- _Work to complete_
Each record should be given again exactly as it appears, with no image included.

[The records — start]

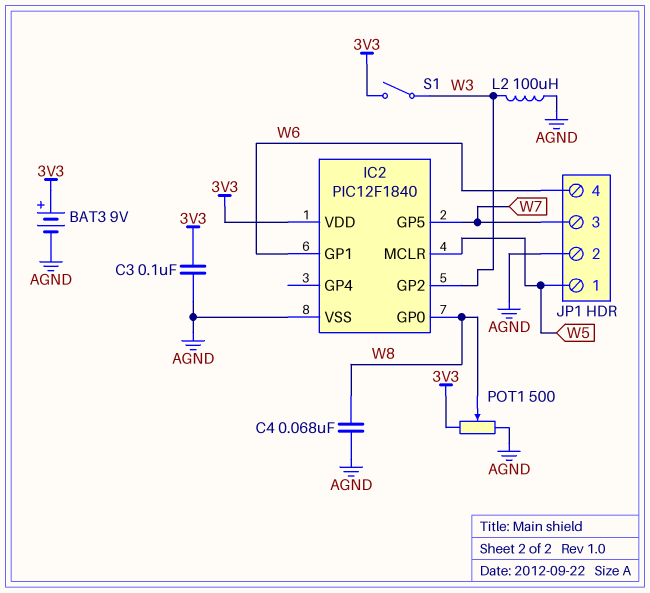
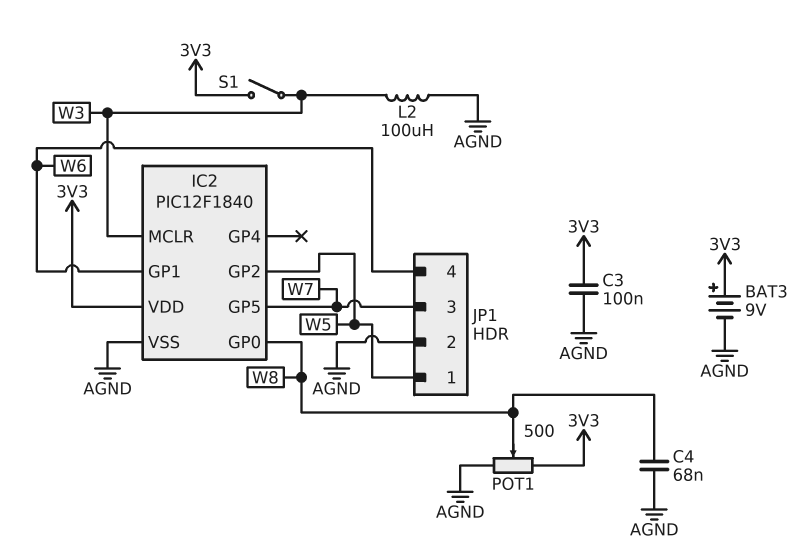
IC2 pin GP2: W3 -> W5
IC2 pin MCLR: W5 -> W3

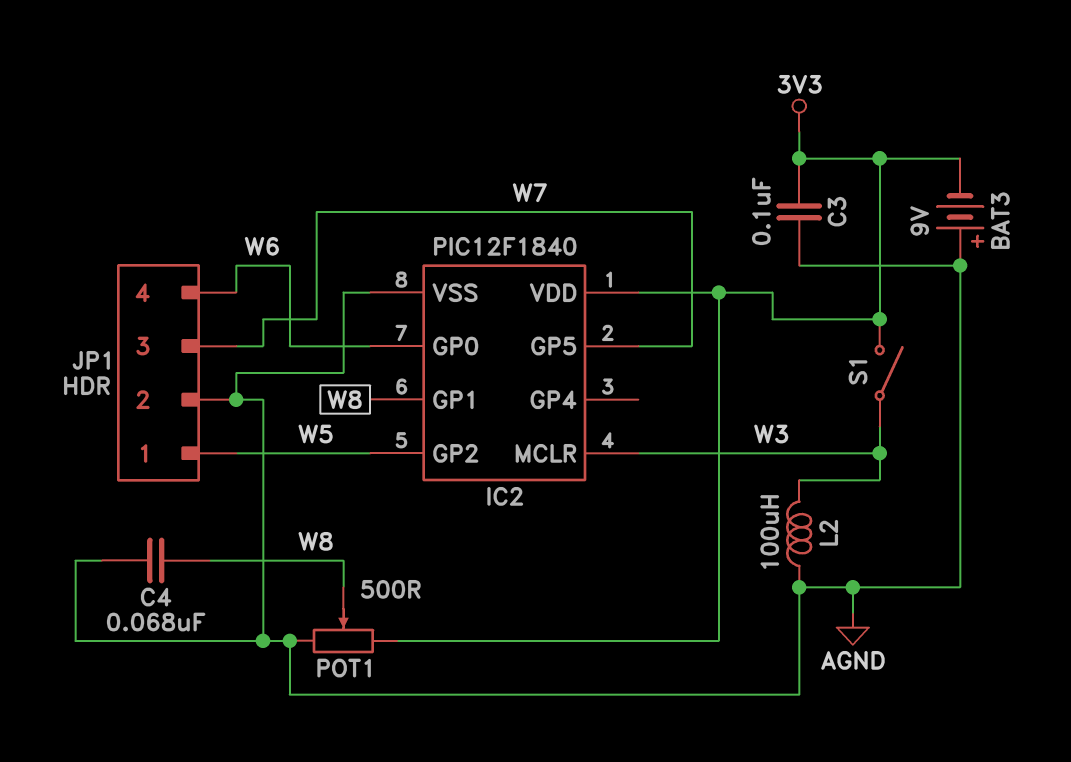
BAT3: 9V (plus 3V3, minus AGND) -> 9V (plus AGND, minus 3V3)
IC2 pin GP0: W8 -> W6
IC2 pin GP1: W6 -> W8

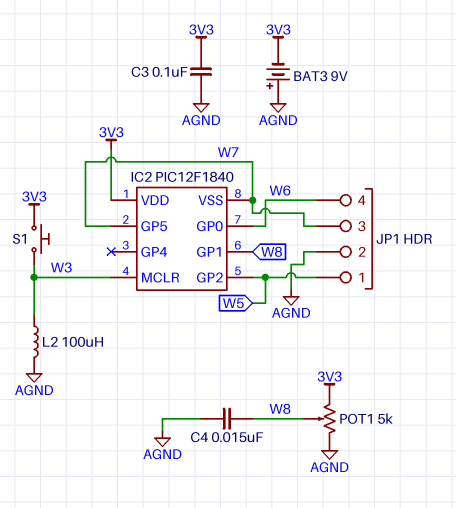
C4: 68nF (AGND, W8) -> 15nF (AGND, W8)
IC2 pin VSS: AGND -> W7
POT1: 500 (3V3, AGND, wiper W8) -> 5k (3V3, AGND, wiper W8)
S1: switch (3V3, W3) -> button (3V3, W3)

[The records — finish]

- _Response_
IC2 pin GP2: W3 -> W5
IC2 pin MCLR: W5 -> W3

BAT3: 9V (plus 3V3, minus AGND) -> 9V (plus AGND, minus 3V3)
IC2 pin GP0: W8 -> W6
IC2 pin GP1: W6 -> W8

C4: 68nF (AGND, W8) -> 15nF (AGND, W8)
IC2 pin VSS: AGND -> W7
POT1: 500 (3V3, AGND, wiper W8) -> 5k (3V3, AGND, wiper W8)
S1: switch (3V3, W3) -> button (3V3, W3)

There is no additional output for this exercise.